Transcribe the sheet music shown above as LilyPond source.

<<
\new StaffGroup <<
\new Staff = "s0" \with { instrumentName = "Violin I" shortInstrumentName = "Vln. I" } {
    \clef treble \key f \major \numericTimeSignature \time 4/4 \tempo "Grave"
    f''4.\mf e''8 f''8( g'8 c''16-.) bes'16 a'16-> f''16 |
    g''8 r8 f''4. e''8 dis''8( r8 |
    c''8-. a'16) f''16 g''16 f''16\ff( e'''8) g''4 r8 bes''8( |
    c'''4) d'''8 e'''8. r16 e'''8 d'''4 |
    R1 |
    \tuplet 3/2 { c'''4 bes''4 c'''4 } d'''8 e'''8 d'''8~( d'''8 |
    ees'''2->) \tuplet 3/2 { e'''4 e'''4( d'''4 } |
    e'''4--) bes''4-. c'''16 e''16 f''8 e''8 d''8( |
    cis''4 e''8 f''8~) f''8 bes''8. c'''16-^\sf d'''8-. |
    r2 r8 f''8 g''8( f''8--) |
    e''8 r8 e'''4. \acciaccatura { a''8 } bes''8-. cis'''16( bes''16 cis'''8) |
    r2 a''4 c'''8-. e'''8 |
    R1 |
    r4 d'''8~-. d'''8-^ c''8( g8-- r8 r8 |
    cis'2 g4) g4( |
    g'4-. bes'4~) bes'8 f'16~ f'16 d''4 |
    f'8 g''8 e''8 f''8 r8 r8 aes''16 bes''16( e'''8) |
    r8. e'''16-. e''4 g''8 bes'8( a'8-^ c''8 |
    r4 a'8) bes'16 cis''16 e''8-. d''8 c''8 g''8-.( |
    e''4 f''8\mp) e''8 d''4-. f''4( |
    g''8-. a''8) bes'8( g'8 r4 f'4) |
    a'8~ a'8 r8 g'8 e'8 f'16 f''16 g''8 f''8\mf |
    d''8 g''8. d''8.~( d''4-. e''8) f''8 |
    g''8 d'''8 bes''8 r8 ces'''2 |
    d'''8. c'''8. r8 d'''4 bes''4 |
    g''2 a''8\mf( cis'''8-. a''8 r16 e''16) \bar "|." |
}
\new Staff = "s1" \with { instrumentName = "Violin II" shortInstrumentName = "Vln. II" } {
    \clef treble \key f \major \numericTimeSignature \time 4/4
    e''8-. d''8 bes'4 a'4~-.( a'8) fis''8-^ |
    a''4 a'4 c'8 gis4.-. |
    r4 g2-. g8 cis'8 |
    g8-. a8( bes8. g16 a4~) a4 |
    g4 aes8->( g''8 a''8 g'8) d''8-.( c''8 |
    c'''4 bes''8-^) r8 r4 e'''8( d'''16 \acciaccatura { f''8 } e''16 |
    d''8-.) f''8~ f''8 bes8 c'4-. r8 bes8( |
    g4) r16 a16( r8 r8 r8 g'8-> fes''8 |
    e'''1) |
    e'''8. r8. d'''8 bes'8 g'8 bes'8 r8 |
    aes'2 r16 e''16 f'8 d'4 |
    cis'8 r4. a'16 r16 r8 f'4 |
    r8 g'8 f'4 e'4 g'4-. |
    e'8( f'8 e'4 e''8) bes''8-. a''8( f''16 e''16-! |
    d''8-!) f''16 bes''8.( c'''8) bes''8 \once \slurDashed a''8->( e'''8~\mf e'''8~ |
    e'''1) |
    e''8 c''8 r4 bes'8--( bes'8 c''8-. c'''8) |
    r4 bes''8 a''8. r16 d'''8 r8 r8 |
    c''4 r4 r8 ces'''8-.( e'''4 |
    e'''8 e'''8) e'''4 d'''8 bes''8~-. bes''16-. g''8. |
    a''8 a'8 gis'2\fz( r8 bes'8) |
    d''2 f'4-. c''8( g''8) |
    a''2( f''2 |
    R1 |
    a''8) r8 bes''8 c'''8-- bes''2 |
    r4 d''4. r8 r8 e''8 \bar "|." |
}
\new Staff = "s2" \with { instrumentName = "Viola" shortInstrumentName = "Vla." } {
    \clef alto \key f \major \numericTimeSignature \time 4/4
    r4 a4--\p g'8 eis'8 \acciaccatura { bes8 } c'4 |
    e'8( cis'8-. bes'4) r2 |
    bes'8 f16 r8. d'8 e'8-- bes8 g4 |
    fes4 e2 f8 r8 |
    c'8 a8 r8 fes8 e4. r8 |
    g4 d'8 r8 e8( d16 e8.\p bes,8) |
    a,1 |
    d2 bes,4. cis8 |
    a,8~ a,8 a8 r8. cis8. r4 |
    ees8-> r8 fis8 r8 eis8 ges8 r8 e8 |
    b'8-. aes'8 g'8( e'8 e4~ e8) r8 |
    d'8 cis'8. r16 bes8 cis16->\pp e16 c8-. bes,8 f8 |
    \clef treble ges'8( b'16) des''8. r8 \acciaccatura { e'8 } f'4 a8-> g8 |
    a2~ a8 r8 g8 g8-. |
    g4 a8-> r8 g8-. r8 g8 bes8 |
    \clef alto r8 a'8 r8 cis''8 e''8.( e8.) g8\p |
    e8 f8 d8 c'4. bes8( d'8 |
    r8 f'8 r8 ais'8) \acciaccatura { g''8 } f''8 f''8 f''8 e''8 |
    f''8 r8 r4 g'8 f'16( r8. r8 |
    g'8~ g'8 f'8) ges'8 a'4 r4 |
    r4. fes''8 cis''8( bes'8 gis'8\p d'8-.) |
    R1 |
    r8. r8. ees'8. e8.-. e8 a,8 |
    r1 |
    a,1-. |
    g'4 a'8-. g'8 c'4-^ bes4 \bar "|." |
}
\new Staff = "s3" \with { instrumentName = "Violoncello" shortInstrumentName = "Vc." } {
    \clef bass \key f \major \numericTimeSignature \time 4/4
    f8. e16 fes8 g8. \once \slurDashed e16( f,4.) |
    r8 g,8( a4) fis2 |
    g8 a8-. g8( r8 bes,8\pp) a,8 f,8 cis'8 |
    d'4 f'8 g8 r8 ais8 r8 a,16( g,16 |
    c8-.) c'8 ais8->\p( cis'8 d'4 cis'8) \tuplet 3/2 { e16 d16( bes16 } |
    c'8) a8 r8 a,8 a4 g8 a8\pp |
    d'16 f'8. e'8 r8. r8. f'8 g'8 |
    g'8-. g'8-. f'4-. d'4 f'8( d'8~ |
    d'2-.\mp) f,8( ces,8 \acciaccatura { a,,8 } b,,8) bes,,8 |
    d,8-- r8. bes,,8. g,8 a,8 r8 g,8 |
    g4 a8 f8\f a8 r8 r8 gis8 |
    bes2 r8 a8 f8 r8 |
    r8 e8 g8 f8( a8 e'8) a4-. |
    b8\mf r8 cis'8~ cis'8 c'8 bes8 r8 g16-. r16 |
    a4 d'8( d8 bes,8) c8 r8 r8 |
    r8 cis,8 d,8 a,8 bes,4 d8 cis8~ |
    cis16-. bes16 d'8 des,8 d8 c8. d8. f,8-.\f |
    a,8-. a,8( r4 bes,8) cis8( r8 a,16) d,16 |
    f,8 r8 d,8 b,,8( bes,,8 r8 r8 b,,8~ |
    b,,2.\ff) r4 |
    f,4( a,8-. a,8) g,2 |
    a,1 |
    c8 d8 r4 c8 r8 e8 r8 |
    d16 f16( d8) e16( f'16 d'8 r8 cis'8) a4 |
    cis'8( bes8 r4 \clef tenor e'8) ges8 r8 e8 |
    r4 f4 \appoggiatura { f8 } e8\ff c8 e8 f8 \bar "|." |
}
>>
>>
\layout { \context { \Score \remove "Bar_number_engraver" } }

[Problem]:
List every line in the items above that contains the string "time".

[Correct output]:
    \clef treble \key f \major \numericTimeSignature \time 4/4 \tempo "Grave"
    \clef treble \key f \major \numericTimeSignature \time 4/4
    \clef alto \key f \major \numericTimeSignature \time 4/4
    \clef bass \key f \major \numericTimeSignature \time 4/4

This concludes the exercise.